- [Instructions to follow]:
Scan the listing below for lines with "yellow" in them. Give their number and nothing more.
--*--
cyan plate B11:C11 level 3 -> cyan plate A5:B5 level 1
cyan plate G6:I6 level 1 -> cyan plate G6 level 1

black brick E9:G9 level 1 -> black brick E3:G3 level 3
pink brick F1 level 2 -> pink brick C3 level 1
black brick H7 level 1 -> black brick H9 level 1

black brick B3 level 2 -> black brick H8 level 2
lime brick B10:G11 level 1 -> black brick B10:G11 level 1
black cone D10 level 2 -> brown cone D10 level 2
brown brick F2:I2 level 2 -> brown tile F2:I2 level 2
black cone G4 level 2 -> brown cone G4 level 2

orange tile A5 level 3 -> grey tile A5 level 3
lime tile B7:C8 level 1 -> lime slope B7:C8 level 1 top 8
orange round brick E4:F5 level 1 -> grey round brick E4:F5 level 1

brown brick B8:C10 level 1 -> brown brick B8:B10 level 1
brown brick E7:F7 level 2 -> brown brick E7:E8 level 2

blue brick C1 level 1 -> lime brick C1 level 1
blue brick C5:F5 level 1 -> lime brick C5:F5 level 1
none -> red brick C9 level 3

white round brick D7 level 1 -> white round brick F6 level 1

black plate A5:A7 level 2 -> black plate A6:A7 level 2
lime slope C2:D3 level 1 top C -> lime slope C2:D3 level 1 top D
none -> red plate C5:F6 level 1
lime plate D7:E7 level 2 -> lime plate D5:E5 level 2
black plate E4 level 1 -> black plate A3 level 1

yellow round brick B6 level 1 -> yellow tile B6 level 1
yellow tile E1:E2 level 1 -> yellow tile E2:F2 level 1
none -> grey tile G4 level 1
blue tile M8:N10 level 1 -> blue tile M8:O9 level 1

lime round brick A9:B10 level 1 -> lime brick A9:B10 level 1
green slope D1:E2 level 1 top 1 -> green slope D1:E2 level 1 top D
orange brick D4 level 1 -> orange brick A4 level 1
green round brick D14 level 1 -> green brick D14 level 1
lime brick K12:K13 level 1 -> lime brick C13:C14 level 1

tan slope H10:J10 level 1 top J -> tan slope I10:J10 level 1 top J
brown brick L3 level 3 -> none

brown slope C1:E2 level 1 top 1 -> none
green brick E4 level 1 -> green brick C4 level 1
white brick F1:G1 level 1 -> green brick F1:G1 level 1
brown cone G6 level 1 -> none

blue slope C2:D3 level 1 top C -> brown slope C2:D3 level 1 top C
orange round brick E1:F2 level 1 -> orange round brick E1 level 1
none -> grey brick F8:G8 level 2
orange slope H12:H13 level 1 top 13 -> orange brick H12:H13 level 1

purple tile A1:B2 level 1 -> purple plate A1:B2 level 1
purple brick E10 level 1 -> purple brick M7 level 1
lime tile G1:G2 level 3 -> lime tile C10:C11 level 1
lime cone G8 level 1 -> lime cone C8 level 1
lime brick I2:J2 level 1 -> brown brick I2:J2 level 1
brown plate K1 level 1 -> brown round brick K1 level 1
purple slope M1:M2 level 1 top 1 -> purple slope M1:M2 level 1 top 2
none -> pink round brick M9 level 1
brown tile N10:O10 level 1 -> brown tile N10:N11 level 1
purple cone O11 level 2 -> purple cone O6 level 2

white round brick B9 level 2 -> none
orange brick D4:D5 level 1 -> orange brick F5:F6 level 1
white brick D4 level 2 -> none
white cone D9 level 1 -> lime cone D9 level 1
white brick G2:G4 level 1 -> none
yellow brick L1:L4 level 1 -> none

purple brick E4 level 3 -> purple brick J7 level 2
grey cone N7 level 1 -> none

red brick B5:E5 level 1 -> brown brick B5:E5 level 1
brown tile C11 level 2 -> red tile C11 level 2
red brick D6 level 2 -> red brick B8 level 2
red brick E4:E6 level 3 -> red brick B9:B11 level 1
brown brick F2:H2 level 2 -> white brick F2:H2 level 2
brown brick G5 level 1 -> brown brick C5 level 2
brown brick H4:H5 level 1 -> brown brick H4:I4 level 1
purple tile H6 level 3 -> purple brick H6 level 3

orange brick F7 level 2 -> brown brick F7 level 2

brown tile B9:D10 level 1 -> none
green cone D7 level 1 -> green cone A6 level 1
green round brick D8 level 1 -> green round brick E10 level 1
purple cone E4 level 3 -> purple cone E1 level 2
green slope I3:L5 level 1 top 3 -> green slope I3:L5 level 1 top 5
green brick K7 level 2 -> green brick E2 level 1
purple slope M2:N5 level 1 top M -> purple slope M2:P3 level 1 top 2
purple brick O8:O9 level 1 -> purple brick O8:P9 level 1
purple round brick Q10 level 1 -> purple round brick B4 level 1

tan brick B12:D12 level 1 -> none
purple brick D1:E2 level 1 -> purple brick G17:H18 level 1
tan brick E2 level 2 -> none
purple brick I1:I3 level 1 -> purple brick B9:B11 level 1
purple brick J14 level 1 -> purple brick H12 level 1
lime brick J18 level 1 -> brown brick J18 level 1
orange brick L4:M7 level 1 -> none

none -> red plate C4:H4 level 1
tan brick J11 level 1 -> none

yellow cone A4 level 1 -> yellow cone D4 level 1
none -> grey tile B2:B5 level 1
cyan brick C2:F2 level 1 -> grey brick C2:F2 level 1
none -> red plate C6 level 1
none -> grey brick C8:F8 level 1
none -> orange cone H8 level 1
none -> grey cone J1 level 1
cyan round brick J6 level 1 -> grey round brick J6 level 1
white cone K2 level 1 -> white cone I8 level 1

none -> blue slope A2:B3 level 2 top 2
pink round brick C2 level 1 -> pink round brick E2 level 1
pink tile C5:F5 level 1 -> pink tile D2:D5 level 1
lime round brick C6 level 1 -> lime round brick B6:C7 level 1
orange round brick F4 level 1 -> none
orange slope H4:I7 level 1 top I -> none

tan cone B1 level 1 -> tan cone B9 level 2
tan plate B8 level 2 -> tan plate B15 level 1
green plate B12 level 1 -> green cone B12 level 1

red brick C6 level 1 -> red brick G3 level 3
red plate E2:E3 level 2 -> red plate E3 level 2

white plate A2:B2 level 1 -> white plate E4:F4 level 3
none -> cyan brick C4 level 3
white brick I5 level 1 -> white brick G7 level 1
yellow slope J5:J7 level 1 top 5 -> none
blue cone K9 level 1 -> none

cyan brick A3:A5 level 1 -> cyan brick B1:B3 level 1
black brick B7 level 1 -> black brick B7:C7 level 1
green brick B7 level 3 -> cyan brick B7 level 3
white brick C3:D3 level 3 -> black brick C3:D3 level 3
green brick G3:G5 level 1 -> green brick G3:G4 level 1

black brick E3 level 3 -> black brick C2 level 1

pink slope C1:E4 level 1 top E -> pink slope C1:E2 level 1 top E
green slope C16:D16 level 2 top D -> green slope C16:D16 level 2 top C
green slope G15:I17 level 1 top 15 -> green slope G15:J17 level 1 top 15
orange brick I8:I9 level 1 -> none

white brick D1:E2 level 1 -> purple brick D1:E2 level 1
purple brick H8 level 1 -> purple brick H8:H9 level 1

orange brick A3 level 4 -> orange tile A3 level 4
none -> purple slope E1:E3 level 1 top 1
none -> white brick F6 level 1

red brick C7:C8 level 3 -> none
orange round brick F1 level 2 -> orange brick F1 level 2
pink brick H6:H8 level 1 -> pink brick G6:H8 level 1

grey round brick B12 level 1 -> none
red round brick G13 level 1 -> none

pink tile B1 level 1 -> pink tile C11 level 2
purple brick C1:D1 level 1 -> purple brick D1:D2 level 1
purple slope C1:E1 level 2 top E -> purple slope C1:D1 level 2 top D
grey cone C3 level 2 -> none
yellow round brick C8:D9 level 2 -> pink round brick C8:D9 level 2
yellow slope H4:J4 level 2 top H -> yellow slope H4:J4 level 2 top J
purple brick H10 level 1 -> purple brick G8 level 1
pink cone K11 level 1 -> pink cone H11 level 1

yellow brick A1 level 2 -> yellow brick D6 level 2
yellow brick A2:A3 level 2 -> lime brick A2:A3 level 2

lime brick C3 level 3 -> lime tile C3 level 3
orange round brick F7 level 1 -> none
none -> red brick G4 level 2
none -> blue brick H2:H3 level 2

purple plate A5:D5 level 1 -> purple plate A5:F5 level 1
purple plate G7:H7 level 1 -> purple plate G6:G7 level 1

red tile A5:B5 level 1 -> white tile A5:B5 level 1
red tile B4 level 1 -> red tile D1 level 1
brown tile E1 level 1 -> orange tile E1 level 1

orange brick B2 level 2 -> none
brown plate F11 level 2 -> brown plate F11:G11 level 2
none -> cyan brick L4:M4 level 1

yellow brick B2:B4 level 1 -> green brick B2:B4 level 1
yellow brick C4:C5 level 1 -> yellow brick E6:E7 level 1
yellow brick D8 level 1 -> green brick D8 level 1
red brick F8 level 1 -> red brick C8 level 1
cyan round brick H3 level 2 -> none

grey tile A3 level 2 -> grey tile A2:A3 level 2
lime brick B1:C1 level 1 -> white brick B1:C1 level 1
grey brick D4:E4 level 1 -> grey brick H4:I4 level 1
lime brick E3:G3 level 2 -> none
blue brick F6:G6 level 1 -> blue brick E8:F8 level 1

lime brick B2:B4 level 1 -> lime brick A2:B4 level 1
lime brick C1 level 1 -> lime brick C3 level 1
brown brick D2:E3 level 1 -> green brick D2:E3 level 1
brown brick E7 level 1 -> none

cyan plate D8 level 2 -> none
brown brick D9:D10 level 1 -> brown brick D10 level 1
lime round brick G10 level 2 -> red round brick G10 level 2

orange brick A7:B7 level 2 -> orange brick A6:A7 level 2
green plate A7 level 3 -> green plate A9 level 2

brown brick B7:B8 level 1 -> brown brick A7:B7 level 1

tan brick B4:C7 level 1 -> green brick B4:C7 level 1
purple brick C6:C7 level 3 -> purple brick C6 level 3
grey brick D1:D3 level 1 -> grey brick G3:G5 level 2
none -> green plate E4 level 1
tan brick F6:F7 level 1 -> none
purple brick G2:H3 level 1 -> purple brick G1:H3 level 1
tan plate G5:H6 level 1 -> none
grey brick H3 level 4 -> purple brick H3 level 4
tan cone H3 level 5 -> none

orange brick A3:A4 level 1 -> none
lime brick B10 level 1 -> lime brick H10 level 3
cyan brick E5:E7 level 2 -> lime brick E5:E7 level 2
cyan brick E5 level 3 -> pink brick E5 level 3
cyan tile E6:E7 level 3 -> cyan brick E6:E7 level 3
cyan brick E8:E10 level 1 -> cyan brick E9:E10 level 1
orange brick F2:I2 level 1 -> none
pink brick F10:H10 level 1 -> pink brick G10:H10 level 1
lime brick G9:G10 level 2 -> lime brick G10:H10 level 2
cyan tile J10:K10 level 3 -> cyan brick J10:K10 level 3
--*--
- [Expected answer]:
12